__Work instructions__
Below are the records. List every line holding the word "LIGHT".

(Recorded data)
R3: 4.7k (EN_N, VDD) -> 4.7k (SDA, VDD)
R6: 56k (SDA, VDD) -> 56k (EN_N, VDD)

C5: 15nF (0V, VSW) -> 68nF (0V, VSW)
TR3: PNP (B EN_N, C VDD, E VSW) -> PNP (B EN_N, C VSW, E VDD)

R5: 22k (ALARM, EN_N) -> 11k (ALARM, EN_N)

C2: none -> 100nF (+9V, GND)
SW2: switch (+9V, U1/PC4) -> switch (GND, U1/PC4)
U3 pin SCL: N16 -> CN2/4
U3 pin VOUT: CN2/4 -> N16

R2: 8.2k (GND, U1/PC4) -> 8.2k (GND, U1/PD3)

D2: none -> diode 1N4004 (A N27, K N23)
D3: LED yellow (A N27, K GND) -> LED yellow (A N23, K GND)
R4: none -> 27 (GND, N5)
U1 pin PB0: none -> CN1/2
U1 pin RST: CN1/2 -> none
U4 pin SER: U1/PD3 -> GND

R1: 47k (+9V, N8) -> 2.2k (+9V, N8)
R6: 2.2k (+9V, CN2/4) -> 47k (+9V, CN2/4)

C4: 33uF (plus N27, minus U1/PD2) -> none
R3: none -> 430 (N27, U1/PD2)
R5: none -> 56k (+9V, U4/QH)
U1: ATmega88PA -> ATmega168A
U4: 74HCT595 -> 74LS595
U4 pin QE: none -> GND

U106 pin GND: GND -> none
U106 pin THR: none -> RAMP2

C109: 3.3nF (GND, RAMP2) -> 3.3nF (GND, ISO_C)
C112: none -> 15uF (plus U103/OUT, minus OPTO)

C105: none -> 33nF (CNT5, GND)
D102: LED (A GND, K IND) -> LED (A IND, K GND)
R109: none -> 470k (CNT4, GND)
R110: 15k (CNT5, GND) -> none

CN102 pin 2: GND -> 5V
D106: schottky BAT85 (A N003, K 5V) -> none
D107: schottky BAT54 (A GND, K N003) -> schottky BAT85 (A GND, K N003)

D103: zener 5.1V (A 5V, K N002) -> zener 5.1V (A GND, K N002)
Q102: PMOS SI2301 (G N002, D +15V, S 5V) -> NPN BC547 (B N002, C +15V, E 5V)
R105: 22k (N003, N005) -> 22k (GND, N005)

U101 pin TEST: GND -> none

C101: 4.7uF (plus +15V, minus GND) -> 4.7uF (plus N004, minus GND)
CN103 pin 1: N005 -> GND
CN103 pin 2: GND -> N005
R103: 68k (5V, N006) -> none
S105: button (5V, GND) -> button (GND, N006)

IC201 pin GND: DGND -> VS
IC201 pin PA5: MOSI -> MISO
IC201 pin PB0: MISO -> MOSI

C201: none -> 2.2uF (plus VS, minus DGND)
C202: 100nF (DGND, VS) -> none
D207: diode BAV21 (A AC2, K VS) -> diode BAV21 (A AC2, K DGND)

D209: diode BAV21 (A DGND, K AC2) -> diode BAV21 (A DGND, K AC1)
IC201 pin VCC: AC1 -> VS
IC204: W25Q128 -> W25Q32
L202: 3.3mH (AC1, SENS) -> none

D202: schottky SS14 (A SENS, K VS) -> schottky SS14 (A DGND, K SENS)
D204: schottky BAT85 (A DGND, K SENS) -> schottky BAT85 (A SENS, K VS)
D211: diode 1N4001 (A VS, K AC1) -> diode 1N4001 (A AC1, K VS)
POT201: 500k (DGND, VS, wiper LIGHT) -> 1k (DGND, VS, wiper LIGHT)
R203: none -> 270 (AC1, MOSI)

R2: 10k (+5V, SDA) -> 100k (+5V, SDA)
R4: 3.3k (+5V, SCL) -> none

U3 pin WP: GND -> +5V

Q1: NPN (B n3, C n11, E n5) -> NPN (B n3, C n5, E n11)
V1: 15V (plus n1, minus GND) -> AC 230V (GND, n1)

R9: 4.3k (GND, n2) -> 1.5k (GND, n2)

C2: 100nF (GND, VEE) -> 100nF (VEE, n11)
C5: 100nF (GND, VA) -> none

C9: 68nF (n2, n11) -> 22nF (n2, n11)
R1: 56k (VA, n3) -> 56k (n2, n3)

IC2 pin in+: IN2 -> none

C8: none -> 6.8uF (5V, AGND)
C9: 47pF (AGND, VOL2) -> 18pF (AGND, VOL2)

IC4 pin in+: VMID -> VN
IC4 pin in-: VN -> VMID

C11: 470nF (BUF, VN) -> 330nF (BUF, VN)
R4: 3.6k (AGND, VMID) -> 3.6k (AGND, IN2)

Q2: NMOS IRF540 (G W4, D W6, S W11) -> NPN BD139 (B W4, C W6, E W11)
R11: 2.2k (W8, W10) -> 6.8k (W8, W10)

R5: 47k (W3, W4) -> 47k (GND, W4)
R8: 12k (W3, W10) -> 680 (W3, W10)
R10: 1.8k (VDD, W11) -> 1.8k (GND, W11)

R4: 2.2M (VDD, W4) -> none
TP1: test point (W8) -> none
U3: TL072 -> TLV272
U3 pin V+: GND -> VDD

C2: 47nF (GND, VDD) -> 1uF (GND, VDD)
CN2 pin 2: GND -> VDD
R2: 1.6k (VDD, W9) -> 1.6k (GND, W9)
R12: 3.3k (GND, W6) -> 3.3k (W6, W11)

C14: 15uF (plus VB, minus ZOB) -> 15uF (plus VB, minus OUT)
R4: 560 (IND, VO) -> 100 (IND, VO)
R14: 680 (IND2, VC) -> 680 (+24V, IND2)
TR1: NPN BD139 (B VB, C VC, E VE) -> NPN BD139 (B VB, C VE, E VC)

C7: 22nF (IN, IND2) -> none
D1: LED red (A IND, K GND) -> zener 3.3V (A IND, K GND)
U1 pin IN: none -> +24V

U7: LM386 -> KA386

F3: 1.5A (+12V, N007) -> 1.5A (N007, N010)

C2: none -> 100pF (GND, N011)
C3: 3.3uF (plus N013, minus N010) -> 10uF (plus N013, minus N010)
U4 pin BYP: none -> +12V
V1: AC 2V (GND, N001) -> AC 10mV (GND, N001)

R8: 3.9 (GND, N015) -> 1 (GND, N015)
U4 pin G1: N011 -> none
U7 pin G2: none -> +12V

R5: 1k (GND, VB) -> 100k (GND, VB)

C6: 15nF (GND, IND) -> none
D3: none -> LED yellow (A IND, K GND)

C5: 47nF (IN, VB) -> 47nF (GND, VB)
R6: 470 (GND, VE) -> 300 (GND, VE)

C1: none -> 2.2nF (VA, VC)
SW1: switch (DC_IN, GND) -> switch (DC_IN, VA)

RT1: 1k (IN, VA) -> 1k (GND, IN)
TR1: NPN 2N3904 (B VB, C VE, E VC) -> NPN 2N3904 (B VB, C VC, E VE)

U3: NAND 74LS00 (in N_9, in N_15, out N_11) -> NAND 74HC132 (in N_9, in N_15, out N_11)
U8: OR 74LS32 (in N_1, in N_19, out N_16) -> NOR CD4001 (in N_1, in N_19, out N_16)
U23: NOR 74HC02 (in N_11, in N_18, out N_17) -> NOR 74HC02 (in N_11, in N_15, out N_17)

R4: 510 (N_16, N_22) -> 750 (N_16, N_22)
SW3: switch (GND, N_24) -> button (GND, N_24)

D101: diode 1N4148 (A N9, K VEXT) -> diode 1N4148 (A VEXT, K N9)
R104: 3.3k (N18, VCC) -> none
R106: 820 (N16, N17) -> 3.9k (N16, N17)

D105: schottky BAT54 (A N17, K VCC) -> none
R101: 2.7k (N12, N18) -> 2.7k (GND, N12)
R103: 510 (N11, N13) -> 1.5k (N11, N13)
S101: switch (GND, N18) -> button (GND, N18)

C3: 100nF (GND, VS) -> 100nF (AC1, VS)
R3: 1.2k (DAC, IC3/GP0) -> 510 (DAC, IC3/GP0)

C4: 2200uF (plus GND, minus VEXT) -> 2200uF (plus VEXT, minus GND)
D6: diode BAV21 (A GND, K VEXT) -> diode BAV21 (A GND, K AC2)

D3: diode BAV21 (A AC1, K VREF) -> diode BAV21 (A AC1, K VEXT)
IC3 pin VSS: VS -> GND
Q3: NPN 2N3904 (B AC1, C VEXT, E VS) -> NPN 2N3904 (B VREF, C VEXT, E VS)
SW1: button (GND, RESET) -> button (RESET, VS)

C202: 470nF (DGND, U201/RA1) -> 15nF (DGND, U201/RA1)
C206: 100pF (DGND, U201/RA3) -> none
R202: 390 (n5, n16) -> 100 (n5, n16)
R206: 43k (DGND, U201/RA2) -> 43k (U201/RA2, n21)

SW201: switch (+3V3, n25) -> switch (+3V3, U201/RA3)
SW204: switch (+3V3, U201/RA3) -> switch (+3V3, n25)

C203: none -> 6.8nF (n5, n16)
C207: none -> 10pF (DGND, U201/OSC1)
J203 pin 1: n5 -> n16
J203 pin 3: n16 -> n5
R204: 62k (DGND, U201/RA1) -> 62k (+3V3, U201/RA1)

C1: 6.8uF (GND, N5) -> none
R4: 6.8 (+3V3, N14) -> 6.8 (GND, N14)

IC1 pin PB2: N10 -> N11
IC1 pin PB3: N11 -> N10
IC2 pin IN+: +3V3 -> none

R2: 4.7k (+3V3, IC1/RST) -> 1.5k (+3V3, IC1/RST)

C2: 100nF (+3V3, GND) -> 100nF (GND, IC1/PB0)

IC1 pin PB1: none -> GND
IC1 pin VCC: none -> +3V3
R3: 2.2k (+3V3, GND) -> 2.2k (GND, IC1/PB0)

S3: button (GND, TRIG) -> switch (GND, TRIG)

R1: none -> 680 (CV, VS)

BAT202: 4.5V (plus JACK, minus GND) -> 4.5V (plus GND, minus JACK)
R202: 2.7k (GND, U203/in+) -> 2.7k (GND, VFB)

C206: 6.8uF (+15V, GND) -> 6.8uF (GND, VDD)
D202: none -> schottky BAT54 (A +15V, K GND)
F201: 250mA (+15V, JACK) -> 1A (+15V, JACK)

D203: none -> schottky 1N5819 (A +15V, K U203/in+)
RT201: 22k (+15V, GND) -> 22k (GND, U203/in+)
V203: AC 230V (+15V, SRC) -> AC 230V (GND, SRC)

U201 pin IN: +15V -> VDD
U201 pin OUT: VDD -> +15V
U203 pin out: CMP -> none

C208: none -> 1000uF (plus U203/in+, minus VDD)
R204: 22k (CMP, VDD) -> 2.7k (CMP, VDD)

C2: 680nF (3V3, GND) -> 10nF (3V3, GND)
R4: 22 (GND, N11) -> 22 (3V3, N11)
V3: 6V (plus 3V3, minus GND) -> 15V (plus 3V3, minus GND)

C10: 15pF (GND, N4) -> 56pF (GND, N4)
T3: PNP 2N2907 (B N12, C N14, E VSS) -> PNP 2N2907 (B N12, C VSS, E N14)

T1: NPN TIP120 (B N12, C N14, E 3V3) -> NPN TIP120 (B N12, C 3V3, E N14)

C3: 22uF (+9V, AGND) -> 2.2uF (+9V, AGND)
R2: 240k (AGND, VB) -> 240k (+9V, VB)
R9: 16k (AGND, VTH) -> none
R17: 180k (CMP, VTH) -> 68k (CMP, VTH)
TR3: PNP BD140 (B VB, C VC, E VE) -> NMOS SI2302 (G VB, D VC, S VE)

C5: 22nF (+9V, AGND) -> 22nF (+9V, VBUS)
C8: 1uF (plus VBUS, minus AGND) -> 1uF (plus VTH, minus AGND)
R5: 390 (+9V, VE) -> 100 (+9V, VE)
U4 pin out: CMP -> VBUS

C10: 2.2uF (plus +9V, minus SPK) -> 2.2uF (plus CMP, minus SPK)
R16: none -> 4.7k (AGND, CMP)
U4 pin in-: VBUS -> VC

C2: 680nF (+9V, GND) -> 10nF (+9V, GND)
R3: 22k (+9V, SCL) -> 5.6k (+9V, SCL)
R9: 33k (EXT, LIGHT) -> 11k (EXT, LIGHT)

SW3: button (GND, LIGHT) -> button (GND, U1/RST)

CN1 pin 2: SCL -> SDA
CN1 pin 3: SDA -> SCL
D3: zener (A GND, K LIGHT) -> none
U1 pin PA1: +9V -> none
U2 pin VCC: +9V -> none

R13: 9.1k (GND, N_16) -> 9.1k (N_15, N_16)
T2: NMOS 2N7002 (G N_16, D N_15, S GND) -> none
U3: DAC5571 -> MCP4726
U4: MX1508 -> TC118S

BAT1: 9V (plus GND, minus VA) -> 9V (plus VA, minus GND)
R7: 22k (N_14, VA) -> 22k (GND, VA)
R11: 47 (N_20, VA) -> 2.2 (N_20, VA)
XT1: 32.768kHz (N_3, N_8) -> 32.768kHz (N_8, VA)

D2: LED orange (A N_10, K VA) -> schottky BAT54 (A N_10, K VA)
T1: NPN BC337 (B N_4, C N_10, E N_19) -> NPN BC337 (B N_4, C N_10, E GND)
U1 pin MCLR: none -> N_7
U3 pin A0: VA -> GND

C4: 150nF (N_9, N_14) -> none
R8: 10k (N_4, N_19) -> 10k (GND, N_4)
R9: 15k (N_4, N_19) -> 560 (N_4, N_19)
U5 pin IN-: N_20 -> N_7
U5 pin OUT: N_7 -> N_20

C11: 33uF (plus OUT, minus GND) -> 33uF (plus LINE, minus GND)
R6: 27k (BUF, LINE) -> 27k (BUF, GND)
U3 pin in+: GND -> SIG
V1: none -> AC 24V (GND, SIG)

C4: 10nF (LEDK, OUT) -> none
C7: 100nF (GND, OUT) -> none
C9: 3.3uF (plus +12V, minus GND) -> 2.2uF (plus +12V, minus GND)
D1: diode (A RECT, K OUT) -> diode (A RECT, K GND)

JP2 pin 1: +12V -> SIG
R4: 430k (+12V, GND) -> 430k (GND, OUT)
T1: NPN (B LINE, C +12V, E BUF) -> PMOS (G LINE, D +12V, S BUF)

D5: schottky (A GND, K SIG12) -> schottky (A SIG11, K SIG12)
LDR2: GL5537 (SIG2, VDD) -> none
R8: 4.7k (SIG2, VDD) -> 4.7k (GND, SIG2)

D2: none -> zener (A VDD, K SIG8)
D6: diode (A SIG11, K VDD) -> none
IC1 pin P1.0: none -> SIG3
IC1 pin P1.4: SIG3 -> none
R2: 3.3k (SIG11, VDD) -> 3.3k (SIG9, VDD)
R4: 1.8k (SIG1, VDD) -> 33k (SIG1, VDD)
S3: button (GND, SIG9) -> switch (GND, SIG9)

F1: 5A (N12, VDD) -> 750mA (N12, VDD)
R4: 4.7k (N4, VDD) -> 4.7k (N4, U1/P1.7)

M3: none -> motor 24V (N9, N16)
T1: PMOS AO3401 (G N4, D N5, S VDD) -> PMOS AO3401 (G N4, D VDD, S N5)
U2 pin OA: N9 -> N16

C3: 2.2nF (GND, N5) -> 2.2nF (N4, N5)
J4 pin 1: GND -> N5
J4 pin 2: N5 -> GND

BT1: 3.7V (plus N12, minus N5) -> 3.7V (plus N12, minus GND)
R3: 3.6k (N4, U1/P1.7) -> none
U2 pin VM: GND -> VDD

__Exercise solution__
POT201: 500k (DGND, VS, wiper LIGHT) -> 1k (DGND, VS, wiper LIGHT)
R9: 33k (EXT, LIGHT) -> 11k (EXT, LIGHT)
SW3: button (GND, LIGHT) -> button (GND, U1/RST)
D3: zener (A GND, K LIGHT) -> none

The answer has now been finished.